▸ EXERCISE PROMPT: Extract every line of text from the data below and reproduce each one verbatim, leaving the pictures out of your answer.

▸ GIVEN ENTRIES:

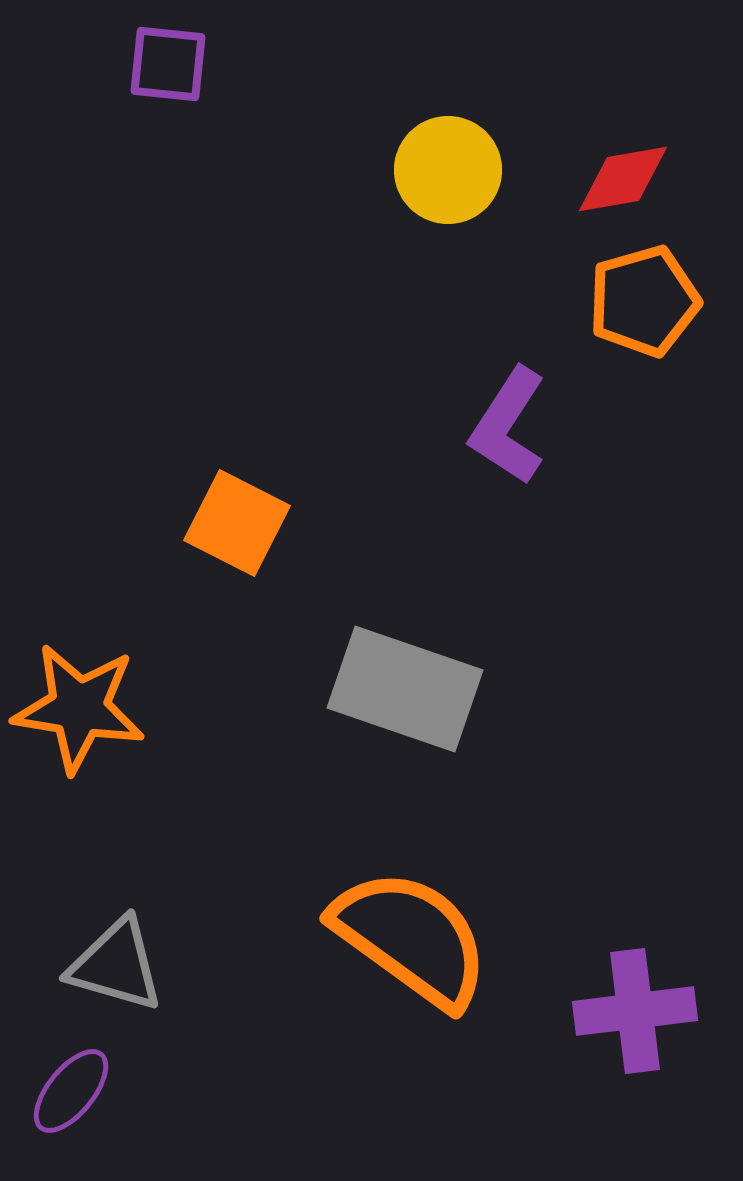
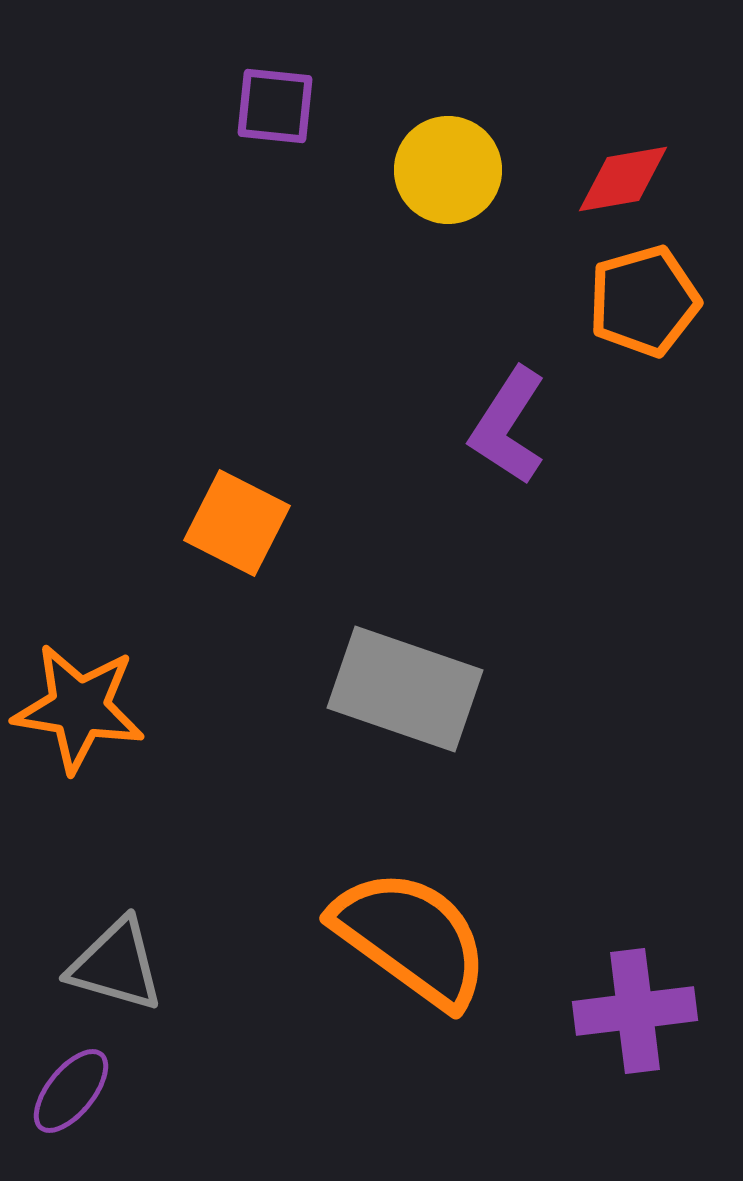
purple square: moved 107 px right, 42 px down
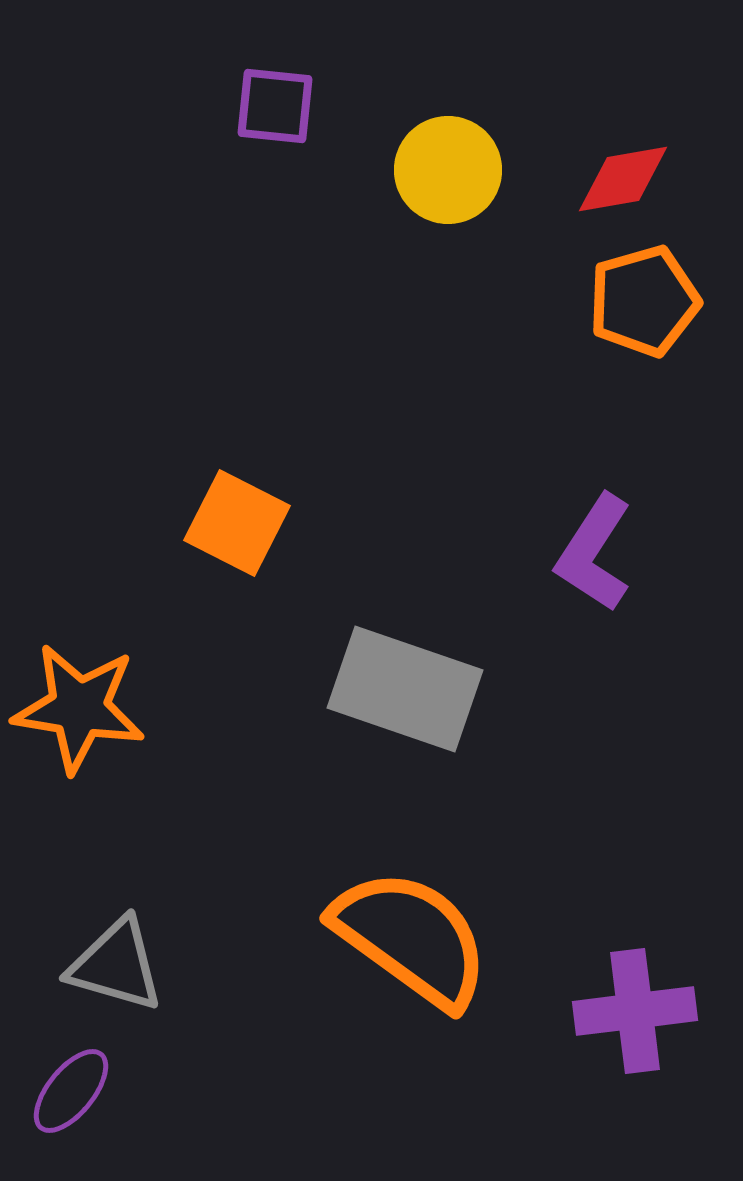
purple L-shape: moved 86 px right, 127 px down
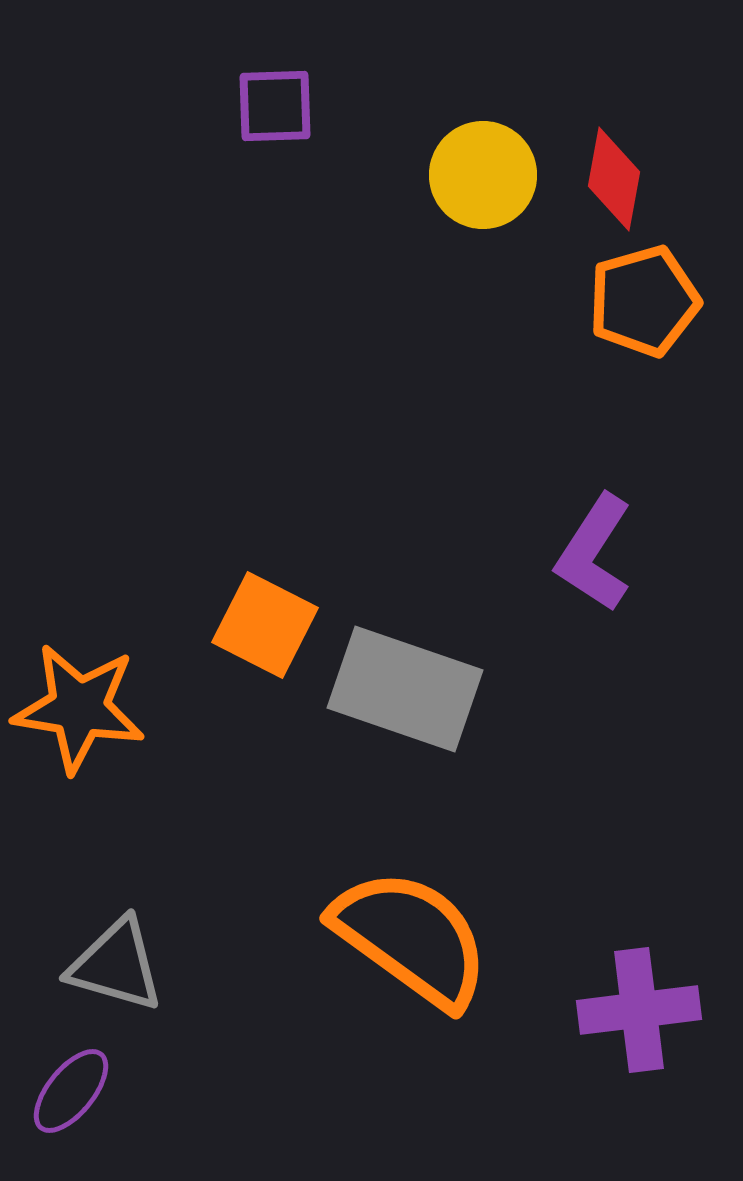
purple square: rotated 8 degrees counterclockwise
yellow circle: moved 35 px right, 5 px down
red diamond: moved 9 px left; rotated 70 degrees counterclockwise
orange square: moved 28 px right, 102 px down
purple cross: moved 4 px right, 1 px up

▸ REPLY TO THE TASK:
purple square: moved 107 px right, 42 px down
purple L-shape: moved 86 px right, 127 px down
purple square: rotated 8 degrees counterclockwise
yellow circle: moved 35 px right, 5 px down
red diamond: moved 9 px left; rotated 70 degrees counterclockwise
orange square: moved 28 px right, 102 px down
purple cross: moved 4 px right, 1 px up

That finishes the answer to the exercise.